● Work instruction
Pick every line from the data that holds the word "marker".

Stored items
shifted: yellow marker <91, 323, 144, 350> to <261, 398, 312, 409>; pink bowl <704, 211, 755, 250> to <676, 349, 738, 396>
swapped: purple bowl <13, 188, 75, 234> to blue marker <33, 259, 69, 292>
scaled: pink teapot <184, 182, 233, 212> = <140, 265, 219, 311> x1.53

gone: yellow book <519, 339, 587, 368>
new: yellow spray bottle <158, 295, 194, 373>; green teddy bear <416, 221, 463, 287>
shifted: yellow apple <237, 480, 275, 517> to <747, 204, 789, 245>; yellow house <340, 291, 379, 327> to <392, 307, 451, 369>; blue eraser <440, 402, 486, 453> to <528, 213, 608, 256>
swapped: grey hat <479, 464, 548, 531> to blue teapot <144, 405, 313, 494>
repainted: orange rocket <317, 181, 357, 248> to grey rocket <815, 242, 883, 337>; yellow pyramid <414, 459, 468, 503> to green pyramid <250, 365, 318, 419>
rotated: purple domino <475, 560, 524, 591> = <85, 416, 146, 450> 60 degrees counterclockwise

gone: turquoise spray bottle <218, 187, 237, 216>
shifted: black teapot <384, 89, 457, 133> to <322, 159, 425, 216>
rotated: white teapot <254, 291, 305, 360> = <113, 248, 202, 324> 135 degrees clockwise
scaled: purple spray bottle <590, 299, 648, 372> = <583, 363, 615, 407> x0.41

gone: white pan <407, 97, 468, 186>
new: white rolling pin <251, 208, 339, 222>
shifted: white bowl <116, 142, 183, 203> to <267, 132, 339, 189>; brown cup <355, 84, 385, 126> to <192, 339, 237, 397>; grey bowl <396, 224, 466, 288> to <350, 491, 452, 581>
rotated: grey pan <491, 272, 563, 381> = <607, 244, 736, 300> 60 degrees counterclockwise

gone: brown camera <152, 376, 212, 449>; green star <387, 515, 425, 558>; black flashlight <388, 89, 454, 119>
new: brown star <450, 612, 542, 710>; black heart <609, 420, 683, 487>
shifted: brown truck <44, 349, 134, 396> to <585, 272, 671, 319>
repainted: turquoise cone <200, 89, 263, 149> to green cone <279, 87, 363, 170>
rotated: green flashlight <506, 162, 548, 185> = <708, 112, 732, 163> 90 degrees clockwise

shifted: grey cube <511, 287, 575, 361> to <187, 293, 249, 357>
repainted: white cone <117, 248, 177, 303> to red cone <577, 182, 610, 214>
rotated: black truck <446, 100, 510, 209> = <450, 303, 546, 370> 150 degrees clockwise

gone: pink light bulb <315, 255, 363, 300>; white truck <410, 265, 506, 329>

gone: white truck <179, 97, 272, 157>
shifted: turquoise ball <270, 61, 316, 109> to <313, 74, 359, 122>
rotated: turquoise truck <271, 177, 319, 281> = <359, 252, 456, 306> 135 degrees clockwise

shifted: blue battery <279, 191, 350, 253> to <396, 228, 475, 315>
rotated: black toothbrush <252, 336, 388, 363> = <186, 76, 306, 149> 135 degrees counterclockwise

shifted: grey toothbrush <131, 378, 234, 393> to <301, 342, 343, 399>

● Solution below
shifted: yellow marker <91, 323, 144, 350> to <261, 398, 312, 409>; pink bowl <704, 211, 755, 250> to <676, 349, 738, 396>
swapped: purple bowl <13, 188, 75, 234> to blue marker <33, 259, 69, 292>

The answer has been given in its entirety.